Data items

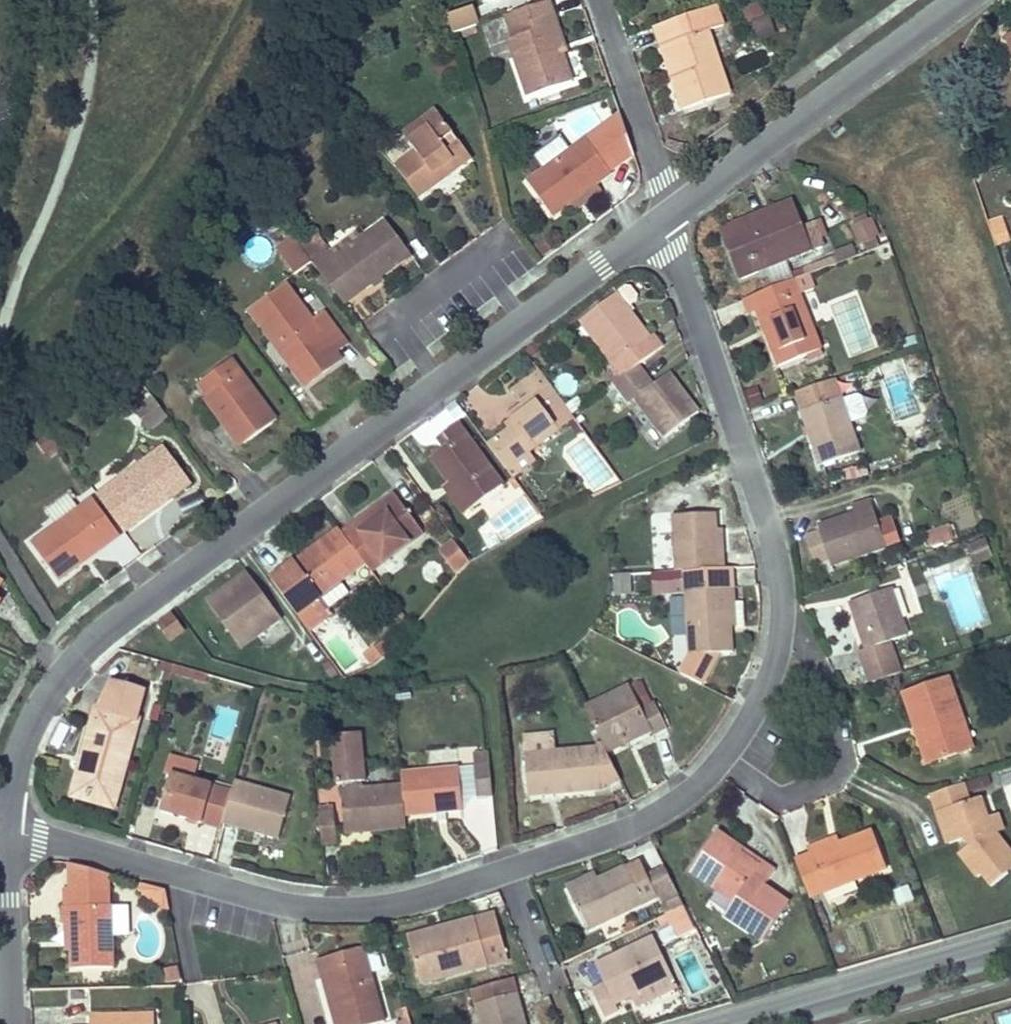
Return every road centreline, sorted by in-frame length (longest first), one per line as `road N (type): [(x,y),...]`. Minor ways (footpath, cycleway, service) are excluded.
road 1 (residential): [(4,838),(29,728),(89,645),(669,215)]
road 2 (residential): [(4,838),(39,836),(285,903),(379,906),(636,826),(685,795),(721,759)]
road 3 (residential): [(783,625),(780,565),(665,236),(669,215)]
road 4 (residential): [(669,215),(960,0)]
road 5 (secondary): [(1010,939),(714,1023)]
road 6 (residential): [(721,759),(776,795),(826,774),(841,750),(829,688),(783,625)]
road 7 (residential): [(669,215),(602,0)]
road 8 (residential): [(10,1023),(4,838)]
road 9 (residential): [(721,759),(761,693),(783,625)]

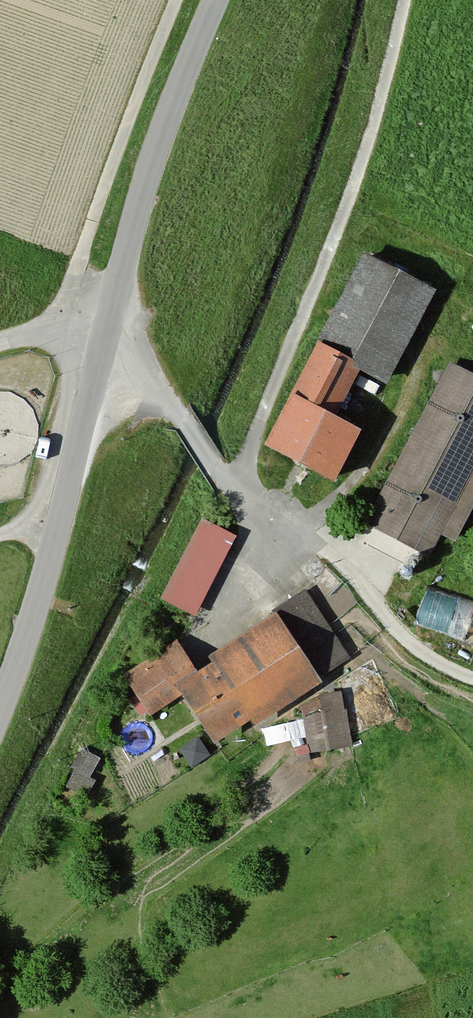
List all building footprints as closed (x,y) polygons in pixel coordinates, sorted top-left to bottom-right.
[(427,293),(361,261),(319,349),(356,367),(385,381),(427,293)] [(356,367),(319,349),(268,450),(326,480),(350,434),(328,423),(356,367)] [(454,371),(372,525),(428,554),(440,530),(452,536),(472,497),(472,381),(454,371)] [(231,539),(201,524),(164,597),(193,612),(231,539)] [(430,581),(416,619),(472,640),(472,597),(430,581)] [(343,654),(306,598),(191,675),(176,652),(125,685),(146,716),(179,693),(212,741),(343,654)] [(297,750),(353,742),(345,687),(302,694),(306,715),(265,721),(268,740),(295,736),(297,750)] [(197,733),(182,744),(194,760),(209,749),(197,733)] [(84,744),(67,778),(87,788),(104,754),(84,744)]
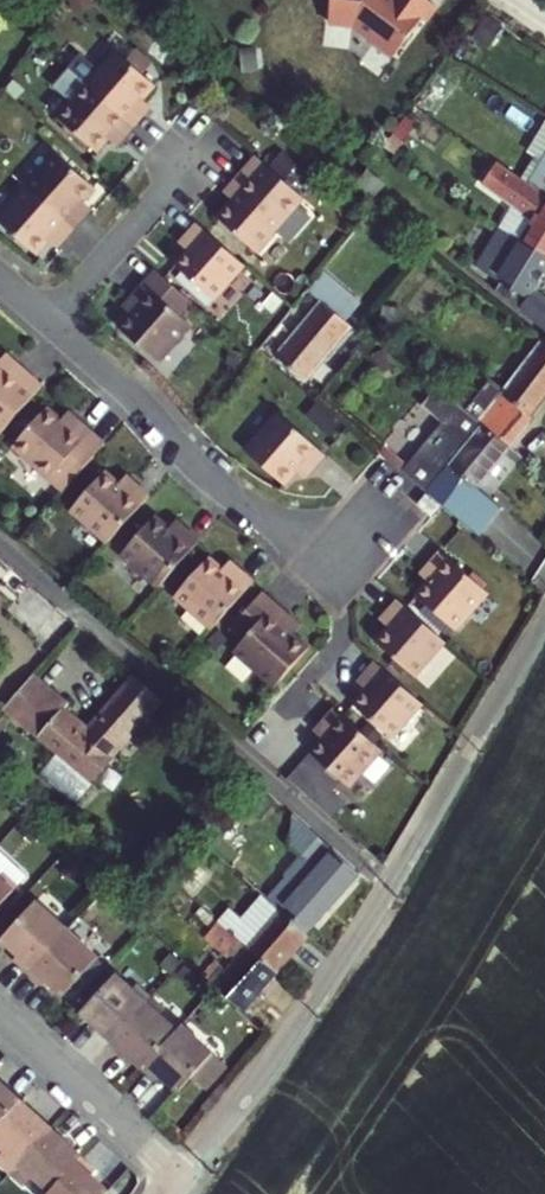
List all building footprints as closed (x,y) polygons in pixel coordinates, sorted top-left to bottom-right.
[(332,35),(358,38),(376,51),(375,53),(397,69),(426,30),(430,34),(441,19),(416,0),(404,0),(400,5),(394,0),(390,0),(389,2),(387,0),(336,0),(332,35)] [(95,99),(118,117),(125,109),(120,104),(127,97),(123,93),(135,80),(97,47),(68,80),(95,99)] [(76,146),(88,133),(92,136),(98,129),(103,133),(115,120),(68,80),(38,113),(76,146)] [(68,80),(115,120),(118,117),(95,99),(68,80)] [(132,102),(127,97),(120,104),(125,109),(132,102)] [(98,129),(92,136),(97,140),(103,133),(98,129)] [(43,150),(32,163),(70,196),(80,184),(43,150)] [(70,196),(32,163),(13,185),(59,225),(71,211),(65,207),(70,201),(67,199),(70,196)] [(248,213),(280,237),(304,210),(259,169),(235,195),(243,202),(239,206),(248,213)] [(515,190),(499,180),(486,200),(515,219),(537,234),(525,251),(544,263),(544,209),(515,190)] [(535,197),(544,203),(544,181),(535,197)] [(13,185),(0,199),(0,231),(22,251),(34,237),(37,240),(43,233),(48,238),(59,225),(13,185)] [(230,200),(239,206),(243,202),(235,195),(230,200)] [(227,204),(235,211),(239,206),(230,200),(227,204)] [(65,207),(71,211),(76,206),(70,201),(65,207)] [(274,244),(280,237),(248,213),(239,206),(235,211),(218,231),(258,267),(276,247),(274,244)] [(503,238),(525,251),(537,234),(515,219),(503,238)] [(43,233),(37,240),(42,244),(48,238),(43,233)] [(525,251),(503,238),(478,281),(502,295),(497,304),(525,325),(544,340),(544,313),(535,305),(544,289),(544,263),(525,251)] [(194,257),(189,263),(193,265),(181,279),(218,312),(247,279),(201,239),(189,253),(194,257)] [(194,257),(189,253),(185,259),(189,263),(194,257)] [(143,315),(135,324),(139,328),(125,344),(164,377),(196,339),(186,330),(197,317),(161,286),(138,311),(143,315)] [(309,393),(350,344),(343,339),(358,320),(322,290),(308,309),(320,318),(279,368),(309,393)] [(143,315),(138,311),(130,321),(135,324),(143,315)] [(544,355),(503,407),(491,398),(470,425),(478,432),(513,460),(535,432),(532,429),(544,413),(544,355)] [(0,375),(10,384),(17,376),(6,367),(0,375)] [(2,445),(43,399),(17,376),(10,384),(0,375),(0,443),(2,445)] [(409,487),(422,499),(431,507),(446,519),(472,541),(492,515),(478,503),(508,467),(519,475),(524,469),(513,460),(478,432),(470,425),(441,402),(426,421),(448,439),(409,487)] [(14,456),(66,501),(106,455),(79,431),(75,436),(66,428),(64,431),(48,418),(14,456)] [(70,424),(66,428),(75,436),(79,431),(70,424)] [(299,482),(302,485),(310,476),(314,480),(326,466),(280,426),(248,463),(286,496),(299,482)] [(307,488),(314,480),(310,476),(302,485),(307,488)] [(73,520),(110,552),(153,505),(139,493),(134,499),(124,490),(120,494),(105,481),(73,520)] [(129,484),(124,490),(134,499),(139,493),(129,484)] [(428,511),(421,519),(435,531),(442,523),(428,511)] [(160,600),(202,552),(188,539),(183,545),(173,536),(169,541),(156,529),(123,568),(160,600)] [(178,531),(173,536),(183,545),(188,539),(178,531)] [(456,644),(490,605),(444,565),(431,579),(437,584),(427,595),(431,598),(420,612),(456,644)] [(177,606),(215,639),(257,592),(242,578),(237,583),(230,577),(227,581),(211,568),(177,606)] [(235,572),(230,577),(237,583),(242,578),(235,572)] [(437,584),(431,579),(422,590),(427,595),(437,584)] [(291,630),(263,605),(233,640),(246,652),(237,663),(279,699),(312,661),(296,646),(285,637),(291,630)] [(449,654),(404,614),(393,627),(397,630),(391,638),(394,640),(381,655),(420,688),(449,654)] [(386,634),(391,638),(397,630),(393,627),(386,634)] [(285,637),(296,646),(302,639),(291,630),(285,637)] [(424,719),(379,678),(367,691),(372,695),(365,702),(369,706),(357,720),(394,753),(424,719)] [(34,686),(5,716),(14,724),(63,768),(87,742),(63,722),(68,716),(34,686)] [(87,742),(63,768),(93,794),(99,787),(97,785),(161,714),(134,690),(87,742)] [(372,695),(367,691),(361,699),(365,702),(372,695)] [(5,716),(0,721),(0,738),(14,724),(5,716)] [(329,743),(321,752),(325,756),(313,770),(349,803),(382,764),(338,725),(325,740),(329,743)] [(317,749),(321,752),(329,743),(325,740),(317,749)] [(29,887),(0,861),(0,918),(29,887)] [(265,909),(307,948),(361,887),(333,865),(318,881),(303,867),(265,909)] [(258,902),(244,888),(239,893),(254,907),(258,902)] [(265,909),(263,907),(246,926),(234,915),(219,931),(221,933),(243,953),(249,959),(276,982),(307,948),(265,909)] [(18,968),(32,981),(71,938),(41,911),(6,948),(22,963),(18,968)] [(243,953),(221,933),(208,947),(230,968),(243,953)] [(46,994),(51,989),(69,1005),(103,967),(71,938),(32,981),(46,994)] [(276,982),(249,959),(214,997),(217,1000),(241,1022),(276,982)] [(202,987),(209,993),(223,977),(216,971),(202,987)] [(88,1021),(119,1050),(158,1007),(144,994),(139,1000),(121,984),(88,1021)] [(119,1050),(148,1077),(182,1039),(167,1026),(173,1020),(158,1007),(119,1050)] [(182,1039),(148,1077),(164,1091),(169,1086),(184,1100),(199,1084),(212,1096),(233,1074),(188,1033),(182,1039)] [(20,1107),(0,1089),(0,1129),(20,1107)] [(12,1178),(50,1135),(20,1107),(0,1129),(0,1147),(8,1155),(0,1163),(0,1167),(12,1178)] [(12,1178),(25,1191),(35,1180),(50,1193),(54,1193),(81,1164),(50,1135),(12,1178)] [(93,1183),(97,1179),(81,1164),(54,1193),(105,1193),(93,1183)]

» HOW TO COMPLETE THIS TASK: Those lines of the records that contain the string "residential" should be identified and copied.

» TASK RESPONSE:
road 1 (residential): [(4,838),(29,728),(89,645),(669,215)]
road 2 (residential): [(4,838),(39,836),(285,903),(379,906),(636,826),(685,795),(721,759)]
road 3 (residential): [(783,625),(780,565),(665,236),(669,215)]
road 4 (residential): [(669,215),(960,0)]
road 6 (residential): [(721,759),(776,795),(826,774),(841,750),(829,688),(783,625)]
road 7 (residential): [(669,215),(602,0)]
road 8 (residential): [(10,1023),(4,838)]
road 9 (residential): [(721,759),(761,693),(783,625)]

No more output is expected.